§ **RECORDS**:
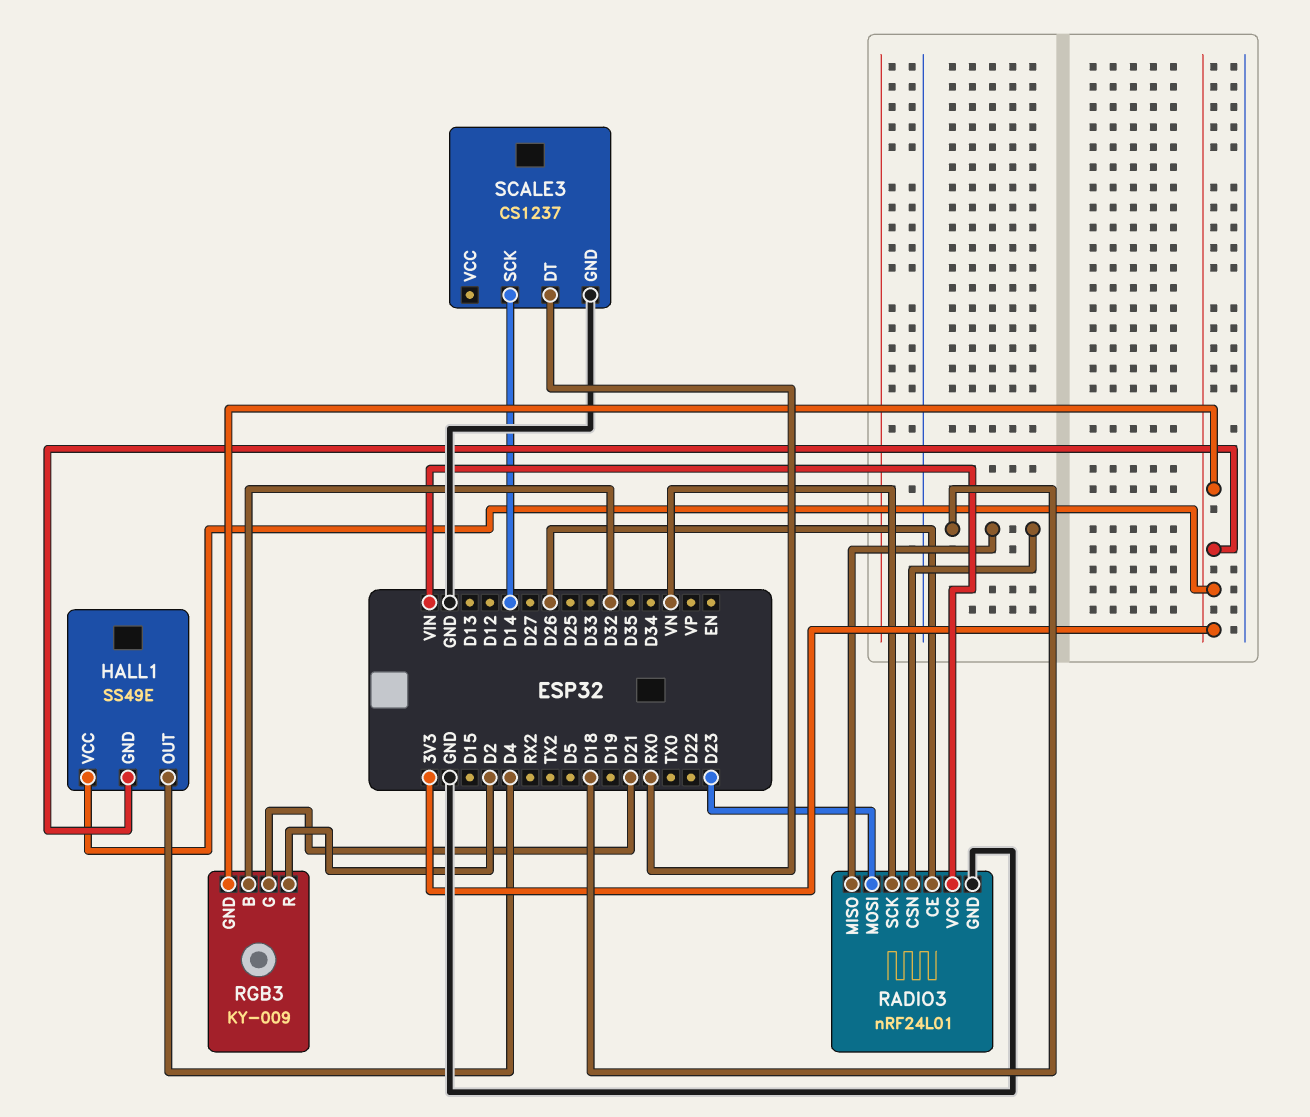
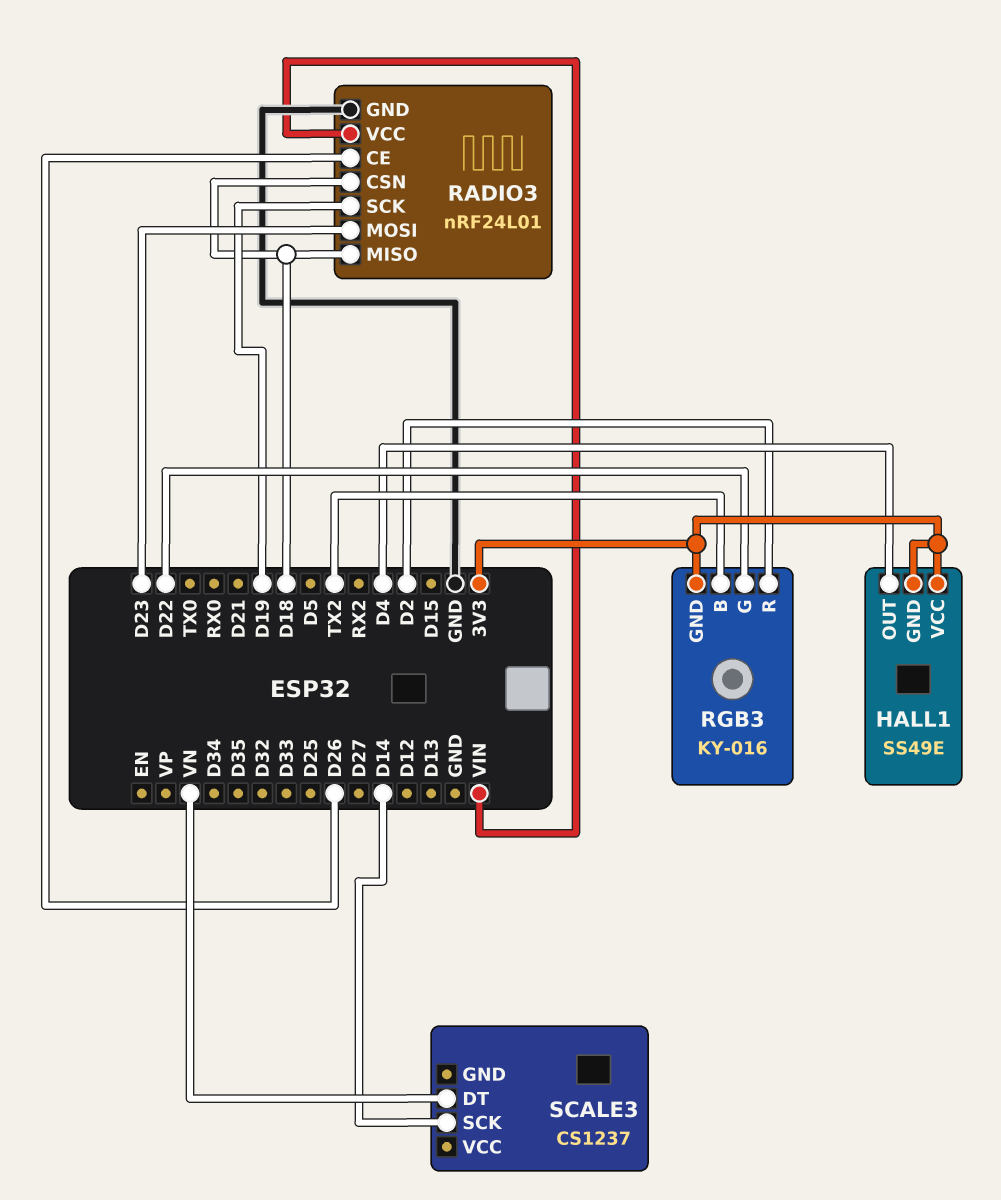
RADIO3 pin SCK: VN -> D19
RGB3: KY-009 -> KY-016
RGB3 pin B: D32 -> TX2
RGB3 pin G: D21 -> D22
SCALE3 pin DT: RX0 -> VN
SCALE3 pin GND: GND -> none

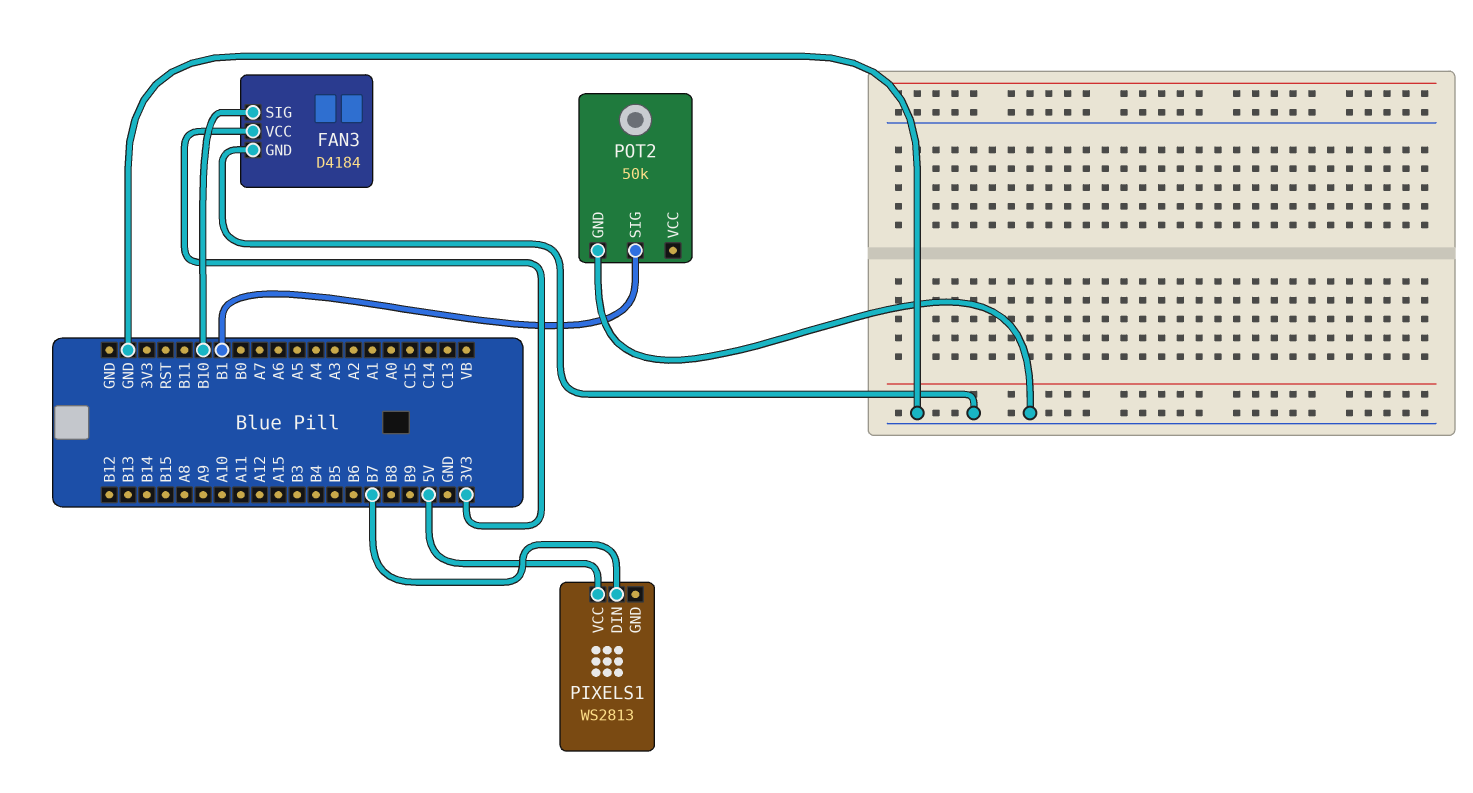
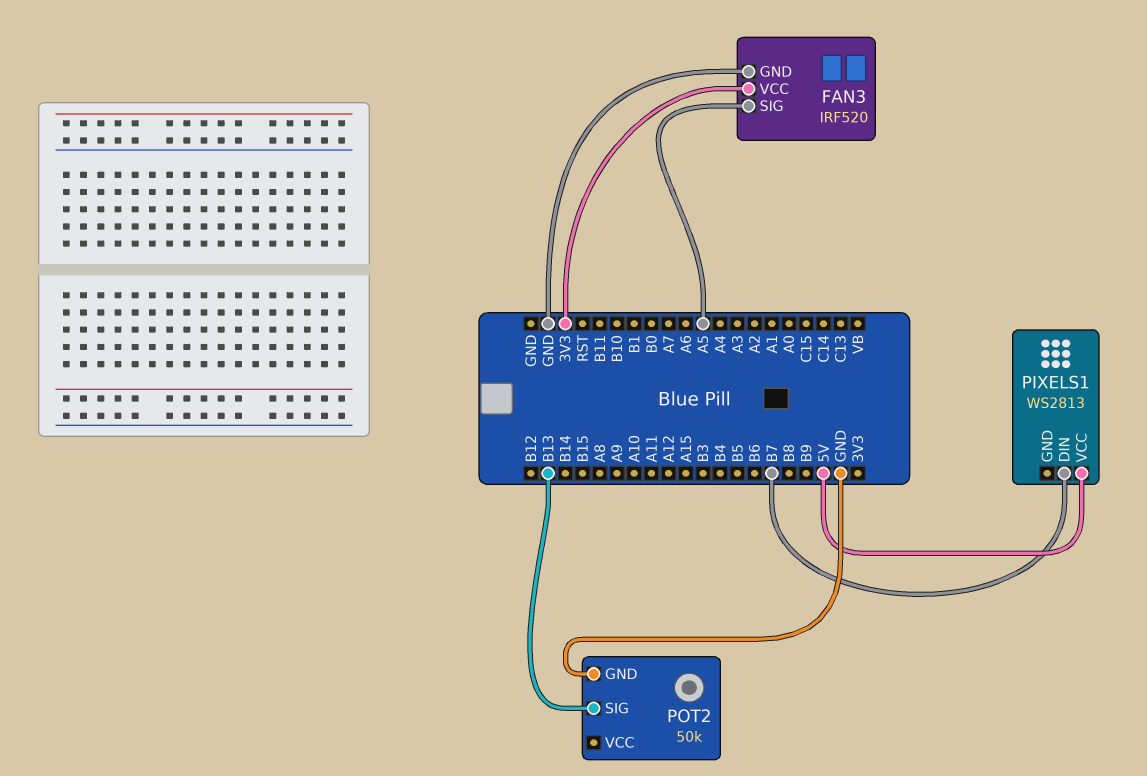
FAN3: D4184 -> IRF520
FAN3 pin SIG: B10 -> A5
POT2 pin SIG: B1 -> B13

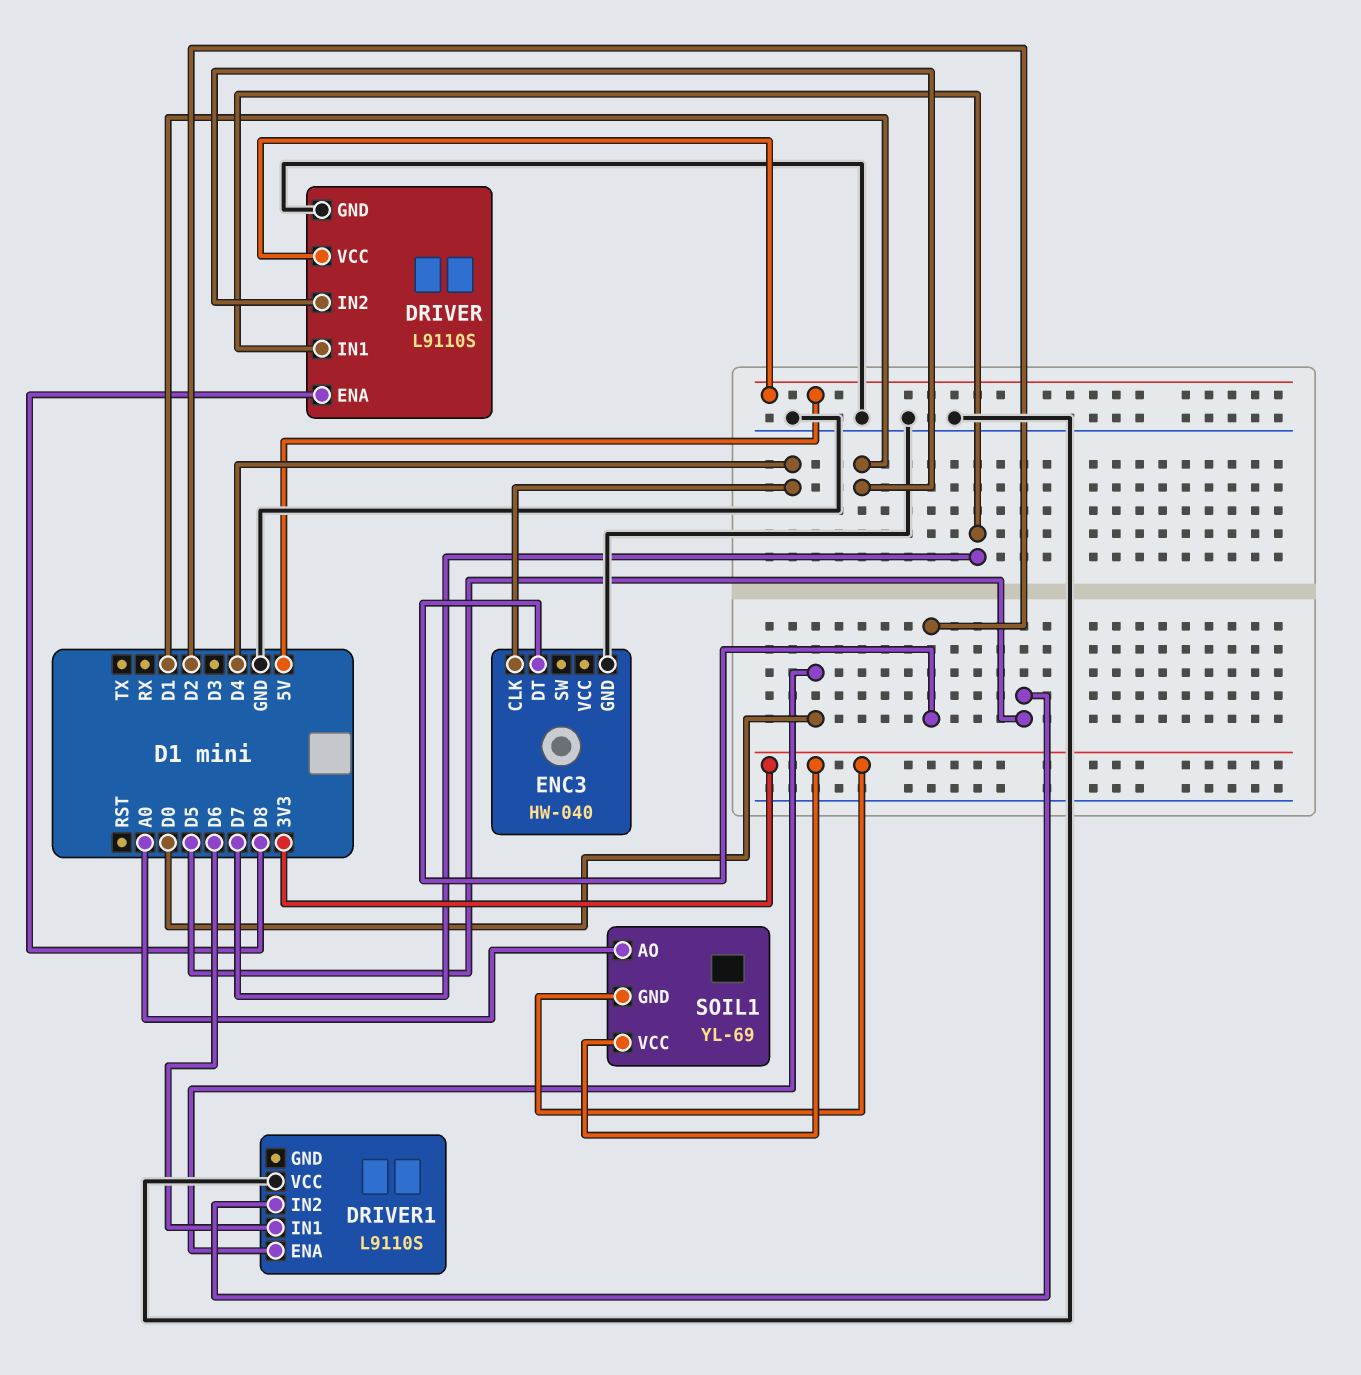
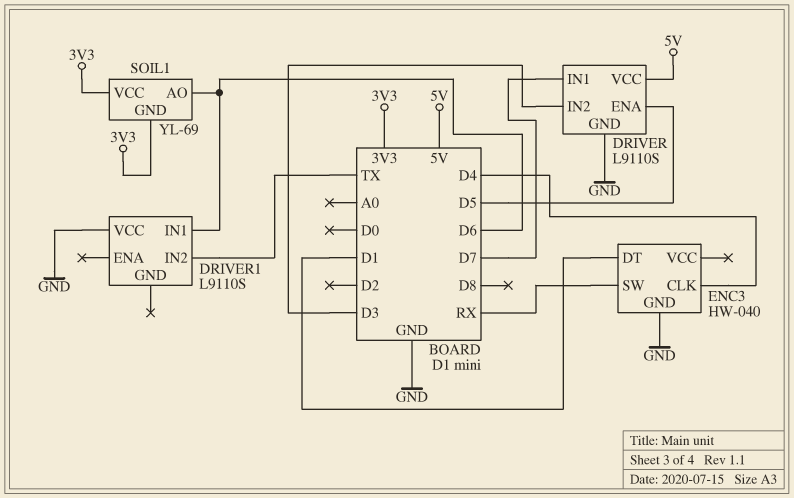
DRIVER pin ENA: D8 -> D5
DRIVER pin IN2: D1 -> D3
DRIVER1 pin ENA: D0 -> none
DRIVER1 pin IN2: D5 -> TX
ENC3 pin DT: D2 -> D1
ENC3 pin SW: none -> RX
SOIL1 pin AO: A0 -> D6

§ **WHAT THIS TASK INVOLVES**:
Leave out the pictures and repeat exactly the lines from the one containing "SCALE3 pin DT: RX0 -> VN" through the last line of the entries.

§ **RESPONSE AREA**:
SCALE3 pin DT: RX0 -> VN
SCALE3 pin GND: GND -> none

FAN3: D4184 -> IRF520
FAN3 pin SIG: B10 -> A5
POT2 pin SIG: B1 -> B13

DRIVER pin ENA: D8 -> D5
DRIVER pin IN2: D1 -> D3
DRIVER1 pin ENA: D0 -> none
DRIVER1 pin IN2: D5 -> TX
ENC3 pin DT: D2 -> D1
ENC3 pin SW: none -> RX
SOIL1 pin AO: A0 -> D6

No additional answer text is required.